TRY IT: Pull out each line of the records holding the string "blue".

THE RECORDS:
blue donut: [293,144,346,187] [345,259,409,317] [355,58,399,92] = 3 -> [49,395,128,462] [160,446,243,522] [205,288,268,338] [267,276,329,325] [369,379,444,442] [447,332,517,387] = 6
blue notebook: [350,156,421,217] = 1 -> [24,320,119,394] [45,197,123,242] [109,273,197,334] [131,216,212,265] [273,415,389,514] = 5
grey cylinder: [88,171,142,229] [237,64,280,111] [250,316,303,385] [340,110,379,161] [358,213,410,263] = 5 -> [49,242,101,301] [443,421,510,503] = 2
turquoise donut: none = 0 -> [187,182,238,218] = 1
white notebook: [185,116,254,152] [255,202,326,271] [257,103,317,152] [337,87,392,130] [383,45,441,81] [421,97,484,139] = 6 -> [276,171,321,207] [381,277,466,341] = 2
==
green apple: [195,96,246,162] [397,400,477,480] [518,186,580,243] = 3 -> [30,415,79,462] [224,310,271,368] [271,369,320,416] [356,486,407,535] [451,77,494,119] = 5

WRITTEN ANSWER:
blue donut: [293,144,346,187] [345,259,409,317] [355,58,399,92] = 3 -> [49,395,128,462] [160,446,243,522] [205,288,268,338] [267,276,329,325] [369,379,444,442] [447,332,517,387] = 6
blue notebook: [350,156,421,217] = 1 -> [24,320,119,394] [45,197,123,242] [109,273,197,334] [131,216,212,265] [273,415,389,514] = 5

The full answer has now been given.